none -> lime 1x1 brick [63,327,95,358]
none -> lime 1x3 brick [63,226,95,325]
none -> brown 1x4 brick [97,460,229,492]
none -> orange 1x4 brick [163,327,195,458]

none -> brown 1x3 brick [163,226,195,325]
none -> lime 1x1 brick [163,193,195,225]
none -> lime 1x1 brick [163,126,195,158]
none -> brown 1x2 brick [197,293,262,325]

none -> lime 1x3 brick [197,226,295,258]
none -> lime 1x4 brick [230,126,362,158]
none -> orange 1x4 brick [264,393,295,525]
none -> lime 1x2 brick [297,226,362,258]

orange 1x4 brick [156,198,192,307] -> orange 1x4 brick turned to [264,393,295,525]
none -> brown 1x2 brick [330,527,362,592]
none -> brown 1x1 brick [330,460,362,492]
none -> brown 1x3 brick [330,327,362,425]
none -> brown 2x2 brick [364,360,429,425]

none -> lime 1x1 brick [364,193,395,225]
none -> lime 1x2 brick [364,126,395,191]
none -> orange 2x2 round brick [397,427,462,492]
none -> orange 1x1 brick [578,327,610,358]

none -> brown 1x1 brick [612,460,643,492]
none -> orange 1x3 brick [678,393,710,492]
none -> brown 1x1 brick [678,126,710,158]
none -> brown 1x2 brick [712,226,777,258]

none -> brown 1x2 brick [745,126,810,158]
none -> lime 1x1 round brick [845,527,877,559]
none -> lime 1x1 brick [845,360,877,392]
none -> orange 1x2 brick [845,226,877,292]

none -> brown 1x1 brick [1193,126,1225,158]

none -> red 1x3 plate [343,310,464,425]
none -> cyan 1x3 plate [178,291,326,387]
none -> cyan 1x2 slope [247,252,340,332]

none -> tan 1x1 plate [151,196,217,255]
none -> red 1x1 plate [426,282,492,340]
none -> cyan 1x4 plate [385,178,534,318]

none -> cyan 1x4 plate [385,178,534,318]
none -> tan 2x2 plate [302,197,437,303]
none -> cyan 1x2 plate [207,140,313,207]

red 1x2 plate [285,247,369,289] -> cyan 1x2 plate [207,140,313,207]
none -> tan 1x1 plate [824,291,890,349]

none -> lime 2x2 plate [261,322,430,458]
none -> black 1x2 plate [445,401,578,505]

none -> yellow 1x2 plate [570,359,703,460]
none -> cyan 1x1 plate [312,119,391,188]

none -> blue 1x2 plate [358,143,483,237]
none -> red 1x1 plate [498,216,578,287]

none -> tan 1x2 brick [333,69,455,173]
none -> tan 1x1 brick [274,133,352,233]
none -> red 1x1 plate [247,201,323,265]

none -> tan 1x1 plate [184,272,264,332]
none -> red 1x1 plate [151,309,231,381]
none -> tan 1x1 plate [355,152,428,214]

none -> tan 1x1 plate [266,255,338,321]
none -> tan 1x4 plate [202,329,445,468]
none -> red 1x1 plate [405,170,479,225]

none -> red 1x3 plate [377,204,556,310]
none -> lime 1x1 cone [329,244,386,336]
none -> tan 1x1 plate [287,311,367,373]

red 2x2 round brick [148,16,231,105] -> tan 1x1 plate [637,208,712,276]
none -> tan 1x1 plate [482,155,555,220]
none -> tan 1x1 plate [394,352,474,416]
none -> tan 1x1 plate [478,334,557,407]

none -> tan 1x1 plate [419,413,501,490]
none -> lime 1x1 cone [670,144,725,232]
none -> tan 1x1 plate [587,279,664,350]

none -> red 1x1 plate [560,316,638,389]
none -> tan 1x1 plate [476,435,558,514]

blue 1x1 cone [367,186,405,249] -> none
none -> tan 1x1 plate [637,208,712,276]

======

ABOUT THIS EXERCISE: In the listing above, find the line containing "none -> red 1x1 plate [247,201,323,265]" and the line containing "none -> tan 1x1 plate [419,413,501,490]", then quote both, plus every line between them, exactly as written.

OUTPUT:
none -> red 1x1 plate [247,201,323,265]

none -> tan 1x1 plate [184,272,264,332]
none -> red 1x1 plate [151,309,231,381]
none -> tan 1x1 plate [355,152,428,214]

none -> tan 1x1 plate [266,255,338,321]
none -> tan 1x4 plate [202,329,445,468]
none -> red 1x1 plate [405,170,479,225]

none -> red 1x3 plate [377,204,556,310]
none -> lime 1x1 cone [329,244,386,336]
none -> tan 1x1 plate [287,311,367,373]

red 2x2 round brick [148,16,231,105] -> tan 1x1 plate [637,208,712,276]
none -> tan 1x1 plate [482,155,555,220]
none -> tan 1x1 plate [394,352,474,416]
none -> tan 1x1 plate [478,334,557,407]

none -> tan 1x1 plate [419,413,501,490]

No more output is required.